• [Given data]:
☆ ☆ ☆ ☆ ☆ ☆ ☆
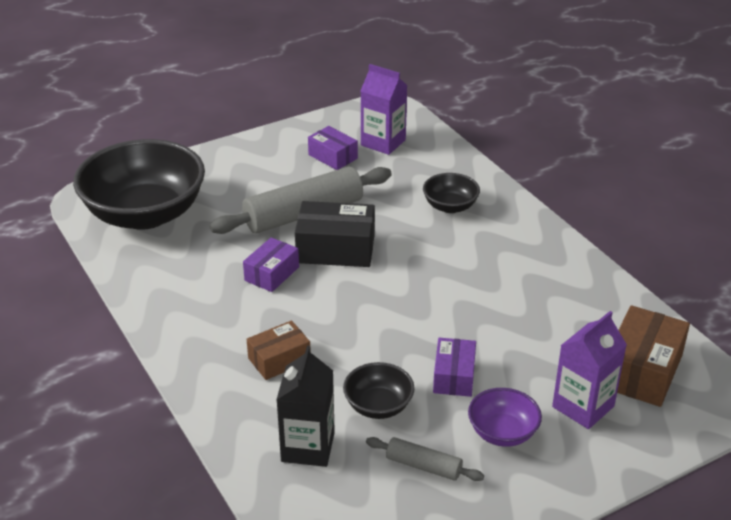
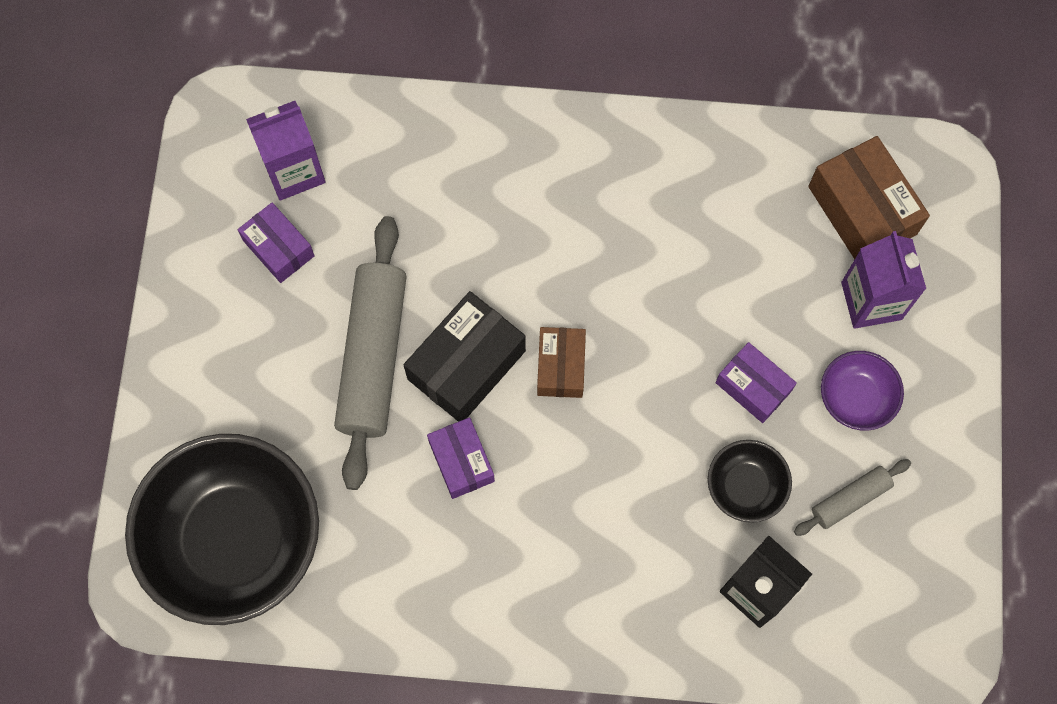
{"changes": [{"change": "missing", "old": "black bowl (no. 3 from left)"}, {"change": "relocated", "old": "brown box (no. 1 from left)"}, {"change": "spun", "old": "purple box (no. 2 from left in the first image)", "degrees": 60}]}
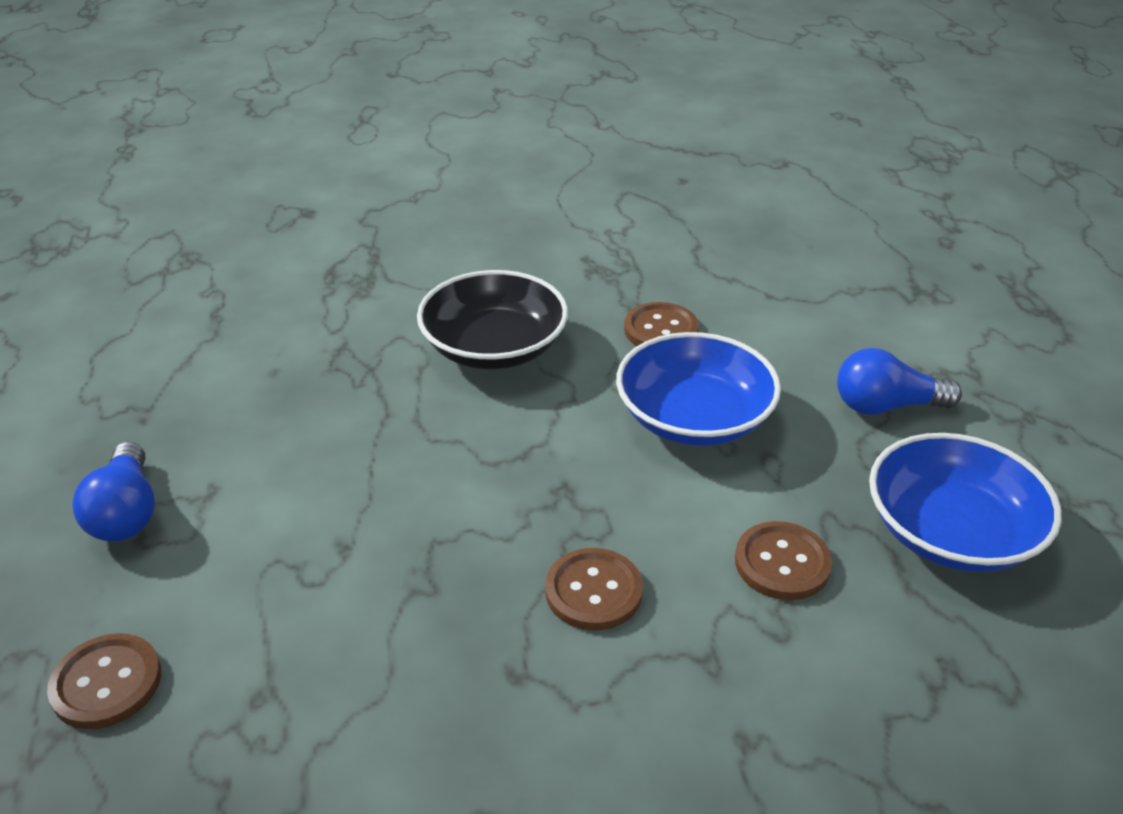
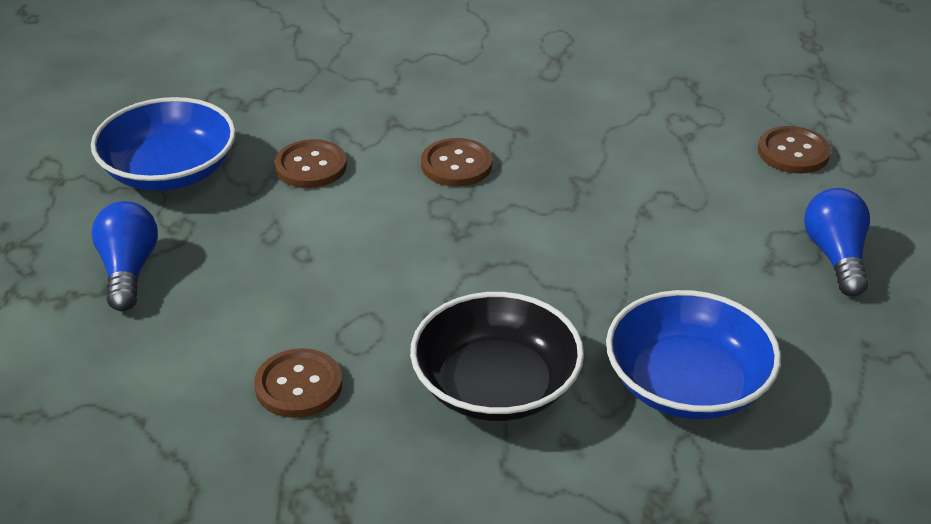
{"changes": [{"change": "relocated", "old": "blue bowl (no. 1 from left in the first image)", "new": "blue bowl (no. 2 from left)"}, {"change": "spun", "old": "blue light bulb (no. 2 from left in the first image)", "degrees": -105}]}
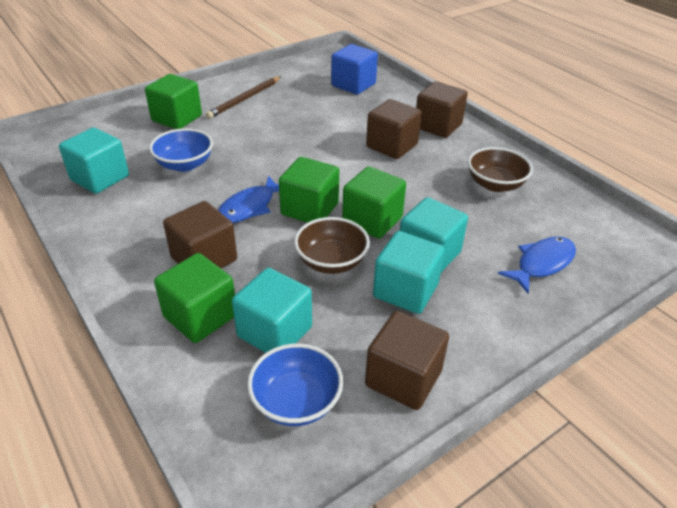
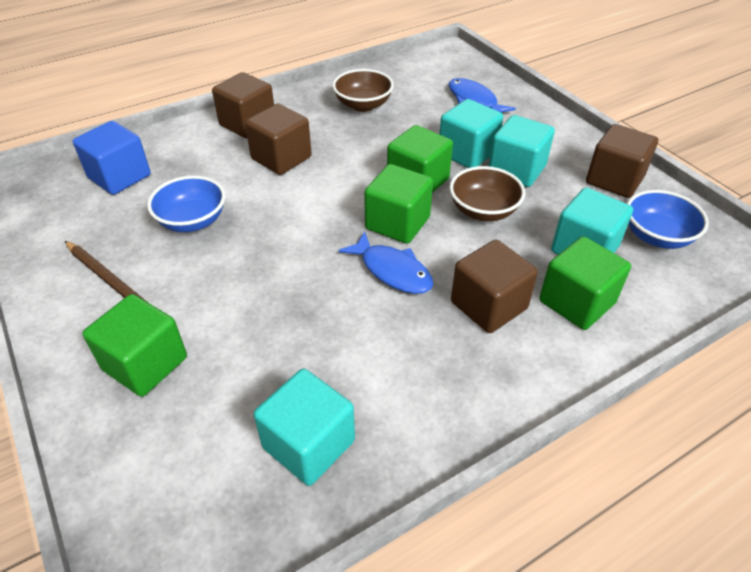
{"changes": [{"change": "relocated", "old": "blue bowl (no. 1 from left)"}]}
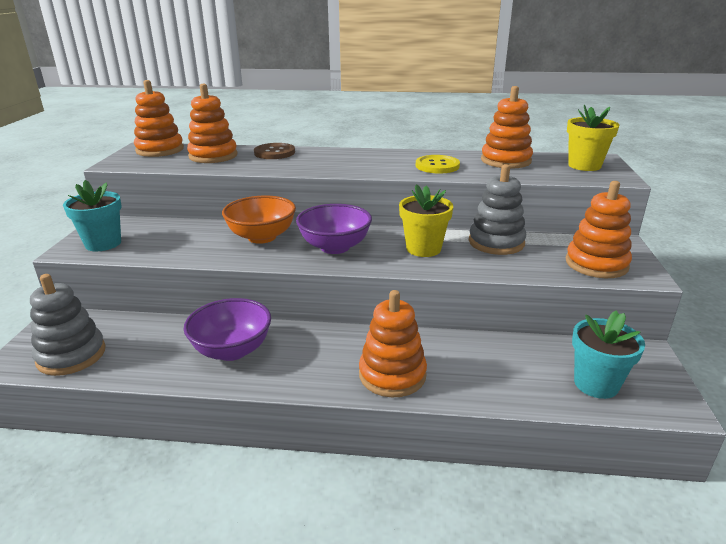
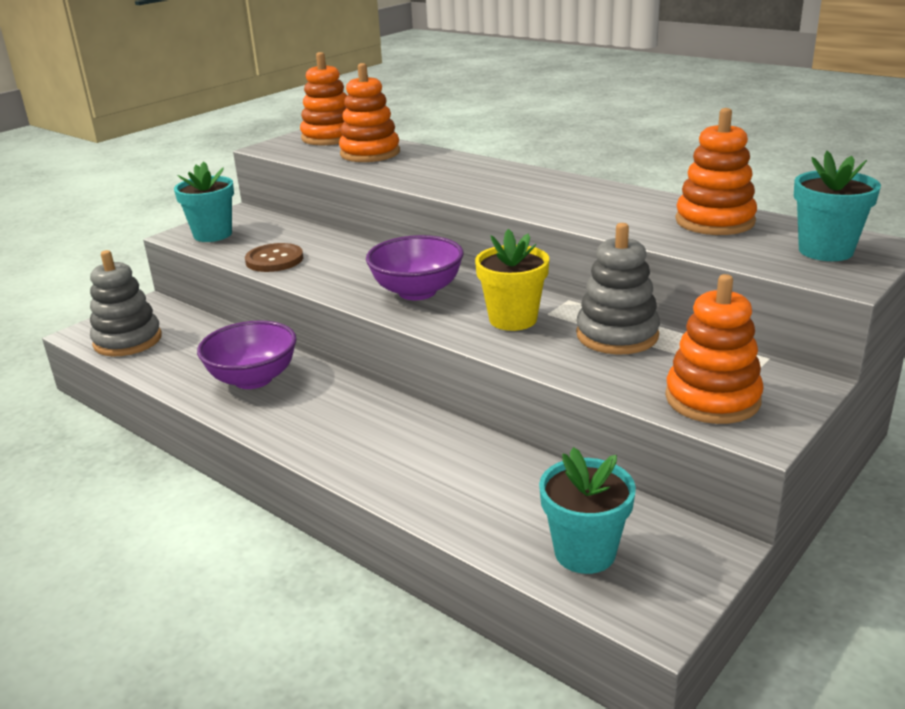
{"changes": [{"change": "missing", "old": "orange bowl"}, {"change": "missing", "old": "orange stacking toy (no. 3 from left)"}, {"change": "missing", "old": "yellow button"}, {"change": "relocated", "old": "brown button"}, {"change": "colour", "old": "yellow flower pot (no. 2 from left)", "new": "turquoise flower pot (no. 3 from left)"}]}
☆ ☆ ☆ ☆ ☆ ☆ ☆
• [The task]:
An unchanged copy of the listing, with no pictures, should be returned.

• [Answer box]:
{"changes": [{"change": "missing", "old": "black bowl (no. 3 from left)"}, {"change": "relocated", "old": "brown box (no. 1 from left)"}, {"change": "spun", "old": "purple box (no. 2 from left in the first image)", "degrees": 60}]}
{"changes": [{"change": "relocated", "old": "blue bowl (no. 1 from left in the first image)", "new": "blue bowl (no. 2 from left)"}, {"change": "spun", "old": "blue light bulb (no. 2 from left in the first image)", "degrees": -105}]}
{"changes": [{"change": "relocated", "old": "blue bowl (no. 1 from left)"}]}
{"changes": [{"change": "missing", "old": "orange bowl"}, {"change": "missing", "old": "orange stacking toy (no. 3 from left)"}, {"change": "missing", "old": "yellow button"}, {"change": "relocated", "old": "brown button"}, {"change": "colour", "old": "yellow flower pot (no. 2 from left)", "new": "turquoise flower pot (no. 3 from left)"}]}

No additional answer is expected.